# [What the task requires]
Output exactly the lines spanning from the line containing "turquoise cap: 7 -> 6" to the last line of the entries, inclusive.

# [Provided data]
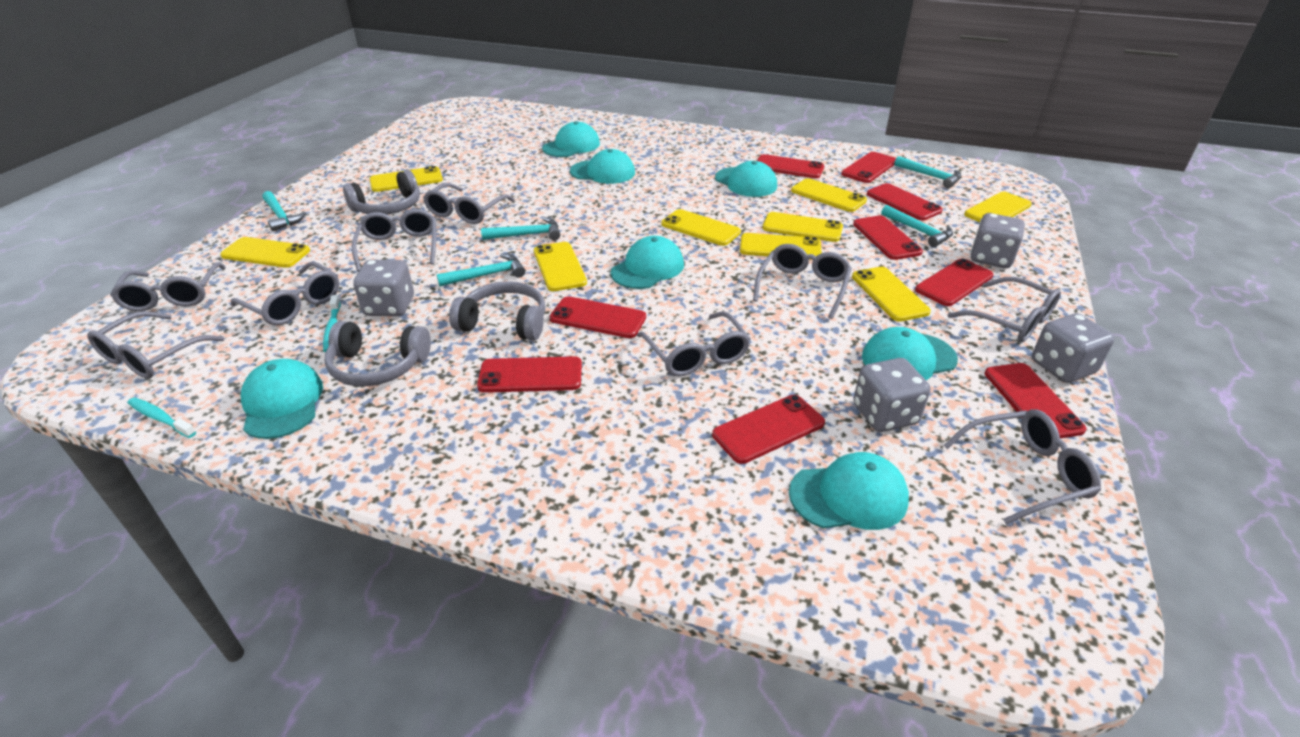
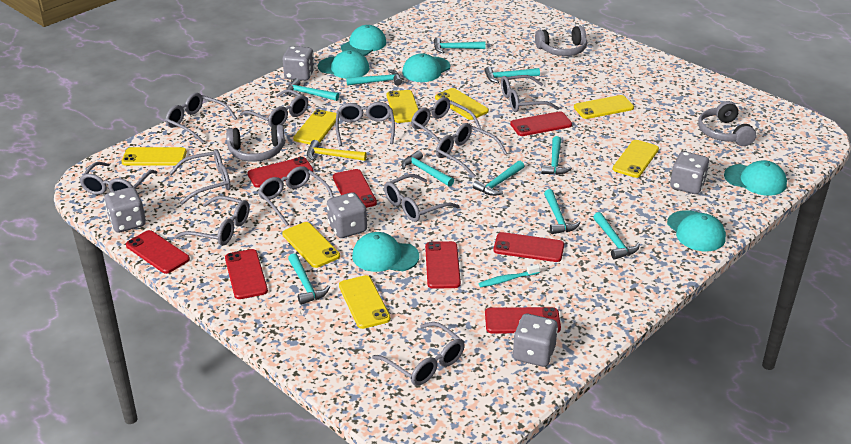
grey dice: 4 -> 5
grey glasses: 9 -> 12
red phone: 9 -> 8
turquoise cap: 7 -> 6
turquoise hammer: 5 -> 10
turquoise toothbrush: 2 -> 1
yellow hammer: 0 -> 1
yellow phone: 9 -> 8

# [Solution to this exercise]
turquoise cap: 7 -> 6
turquoise hammer: 5 -> 10
turquoise toothbrush: 2 -> 1
yellow hammer: 0 -> 1
yellow phone: 9 -> 8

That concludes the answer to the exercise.